:: Stored records ::
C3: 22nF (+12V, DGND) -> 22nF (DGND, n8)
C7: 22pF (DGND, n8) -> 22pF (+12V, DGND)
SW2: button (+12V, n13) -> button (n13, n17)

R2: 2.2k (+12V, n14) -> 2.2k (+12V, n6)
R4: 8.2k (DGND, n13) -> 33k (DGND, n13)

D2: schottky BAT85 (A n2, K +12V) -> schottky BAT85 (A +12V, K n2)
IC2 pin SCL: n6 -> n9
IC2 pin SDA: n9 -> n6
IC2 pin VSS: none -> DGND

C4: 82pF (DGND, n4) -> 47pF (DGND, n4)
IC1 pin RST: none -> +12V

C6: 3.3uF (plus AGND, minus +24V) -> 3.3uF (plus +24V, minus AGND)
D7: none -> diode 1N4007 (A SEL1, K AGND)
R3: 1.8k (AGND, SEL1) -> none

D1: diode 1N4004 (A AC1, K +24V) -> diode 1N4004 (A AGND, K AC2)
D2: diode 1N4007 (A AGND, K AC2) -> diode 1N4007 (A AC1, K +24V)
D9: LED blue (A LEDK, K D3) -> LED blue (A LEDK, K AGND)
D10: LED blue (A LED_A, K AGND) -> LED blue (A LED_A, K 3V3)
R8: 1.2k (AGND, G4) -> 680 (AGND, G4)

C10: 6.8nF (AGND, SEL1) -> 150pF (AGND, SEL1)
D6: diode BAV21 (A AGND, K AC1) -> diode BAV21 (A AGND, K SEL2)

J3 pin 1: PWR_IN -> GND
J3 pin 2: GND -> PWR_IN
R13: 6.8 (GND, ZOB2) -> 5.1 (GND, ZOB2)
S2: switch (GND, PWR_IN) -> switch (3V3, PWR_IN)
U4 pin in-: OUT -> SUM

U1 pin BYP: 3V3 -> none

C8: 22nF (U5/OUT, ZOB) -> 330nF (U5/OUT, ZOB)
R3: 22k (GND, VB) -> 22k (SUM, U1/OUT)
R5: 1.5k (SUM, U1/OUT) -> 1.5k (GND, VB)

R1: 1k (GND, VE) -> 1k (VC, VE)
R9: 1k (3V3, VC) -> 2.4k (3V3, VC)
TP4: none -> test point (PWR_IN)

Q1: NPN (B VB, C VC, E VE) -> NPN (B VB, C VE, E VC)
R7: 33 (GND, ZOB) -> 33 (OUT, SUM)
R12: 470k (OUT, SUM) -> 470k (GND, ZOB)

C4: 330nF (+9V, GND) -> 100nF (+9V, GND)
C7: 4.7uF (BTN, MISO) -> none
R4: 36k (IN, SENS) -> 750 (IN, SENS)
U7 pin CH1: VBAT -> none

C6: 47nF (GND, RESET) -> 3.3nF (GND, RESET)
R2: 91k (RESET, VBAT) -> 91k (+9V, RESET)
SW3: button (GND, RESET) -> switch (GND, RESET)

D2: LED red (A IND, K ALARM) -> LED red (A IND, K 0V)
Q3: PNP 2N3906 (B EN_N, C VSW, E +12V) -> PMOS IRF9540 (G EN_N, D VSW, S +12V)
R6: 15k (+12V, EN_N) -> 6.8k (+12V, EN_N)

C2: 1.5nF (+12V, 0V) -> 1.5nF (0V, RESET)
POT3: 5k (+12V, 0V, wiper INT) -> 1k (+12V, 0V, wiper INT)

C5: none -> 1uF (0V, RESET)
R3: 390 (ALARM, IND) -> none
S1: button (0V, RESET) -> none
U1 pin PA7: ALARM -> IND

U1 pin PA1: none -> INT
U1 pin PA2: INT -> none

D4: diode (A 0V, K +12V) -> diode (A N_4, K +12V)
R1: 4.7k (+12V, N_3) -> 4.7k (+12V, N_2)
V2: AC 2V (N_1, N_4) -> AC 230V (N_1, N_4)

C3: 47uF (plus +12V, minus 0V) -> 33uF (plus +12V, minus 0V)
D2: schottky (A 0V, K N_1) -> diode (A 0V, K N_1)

:: WHAT THE TASK ASKS ::
Copy verbatim the span of lines that begins with the line holding "U7 pin CH1: VBAT -> none" and ends at the last line of the records.

:: THE ANSWER ::
U7 pin CH1: VBAT -> none

C6: 47nF (GND, RESET) -> 3.3nF (GND, RESET)
R2: 91k (RESET, VBAT) -> 91k (+9V, RESET)
SW3: button (GND, RESET) -> switch (GND, RESET)

D2: LED red (A IND, K ALARM) -> LED red (A IND, K 0V)
Q3: PNP 2N3906 (B EN_N, C VSW, E +12V) -> PMOS IRF9540 (G EN_N, D VSW, S +12V)
R6: 15k (+12V, EN_N) -> 6.8k (+12V, EN_N)

C2: 1.5nF (+12V, 0V) -> 1.5nF (0V, RESET)
POT3: 5k (+12V, 0V, wiper INT) -> 1k (+12V, 0V, wiper INT)

C5: none -> 1uF (0V, RESET)
R3: 390 (ALARM, IND) -> none
S1: button (0V, RESET) -> none
U1 pin PA7: ALARM -> IND

U1 pin PA1: none -> INT
U1 pin PA2: INT -> none

D4: diode (A 0V, K +12V) -> diode (A N_4, K +12V)
R1: 4.7k (+12V, N_3) -> 4.7k (+12V, N_2)
V2: AC 2V (N_1, N_4) -> AC 230V (N_1, N_4)

C3: 47uF (plus +12V, minus 0V) -> 33uF (plus +12V, minus 0V)
D2: schottky (A 0V, K N_1) -> diode (A 0V, K N_1)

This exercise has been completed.